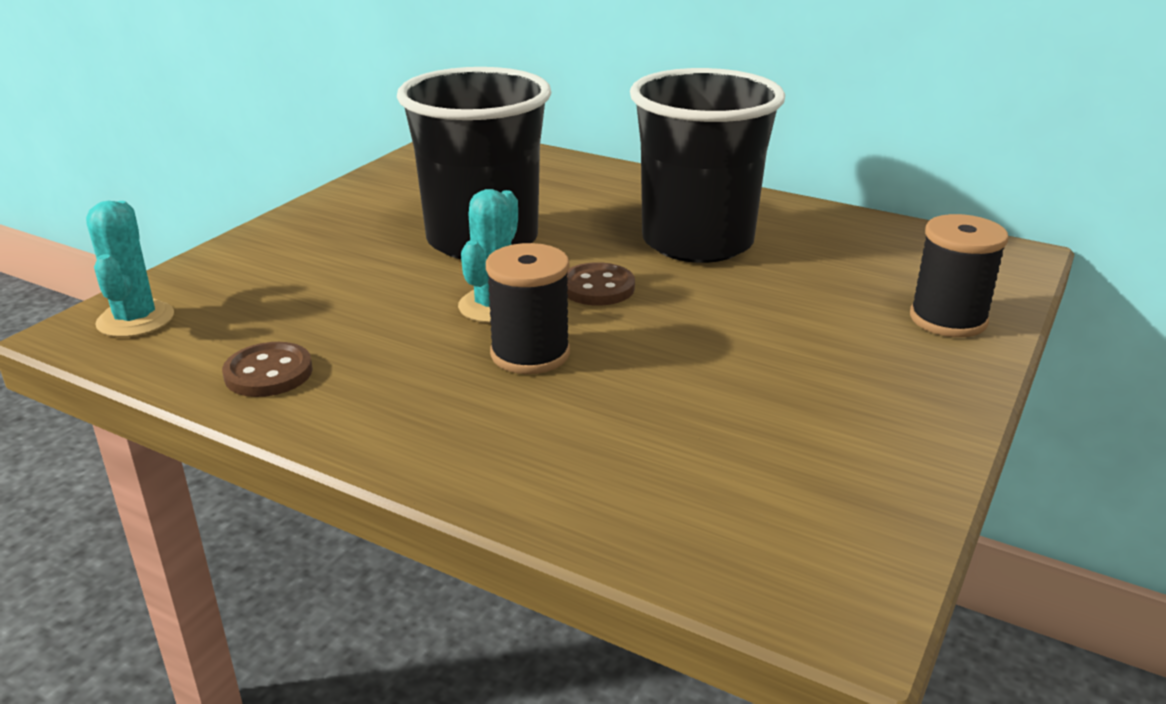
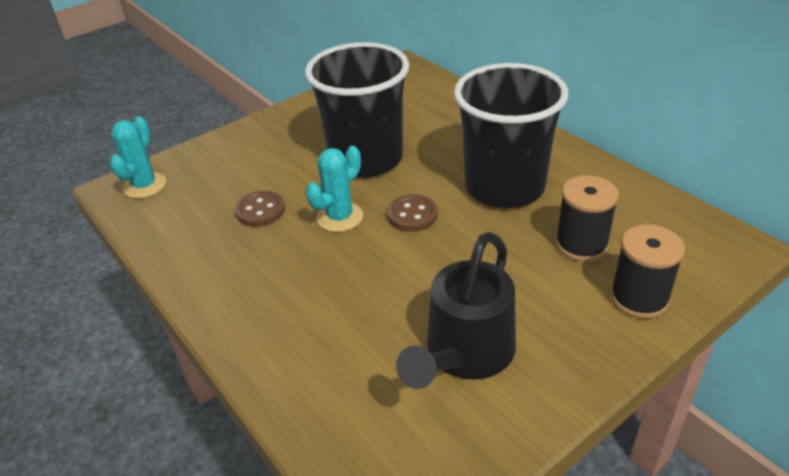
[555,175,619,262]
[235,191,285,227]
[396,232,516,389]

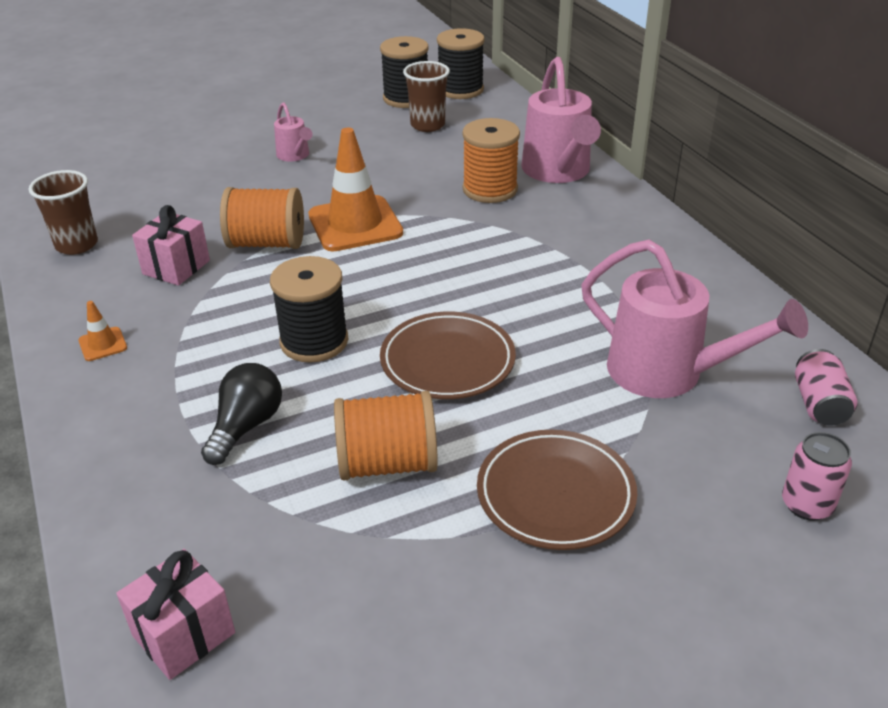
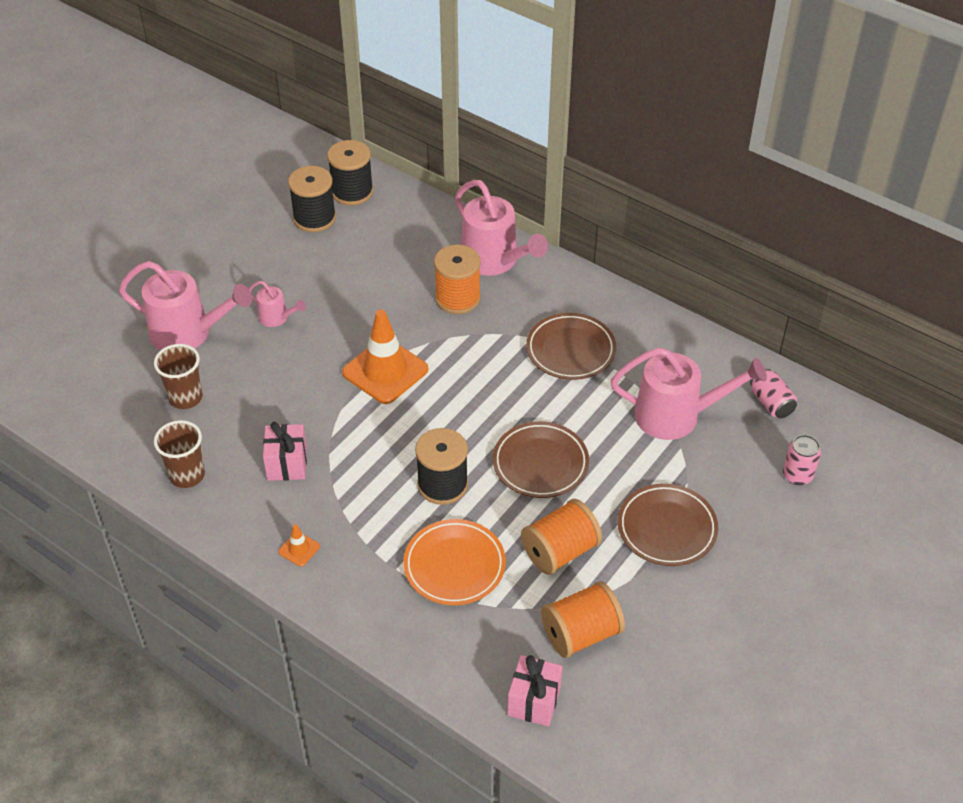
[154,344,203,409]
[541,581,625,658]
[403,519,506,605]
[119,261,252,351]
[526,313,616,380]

____

Exercise prompt ::
Leave out the images and transcribe all the records exactly.

Response to this exercise ::
[555,175,619,262]
[235,191,285,227]
[396,232,516,389]

[154,344,203,409]
[541,581,625,658]
[403,519,506,605]
[119,261,252,351]
[526,313,616,380]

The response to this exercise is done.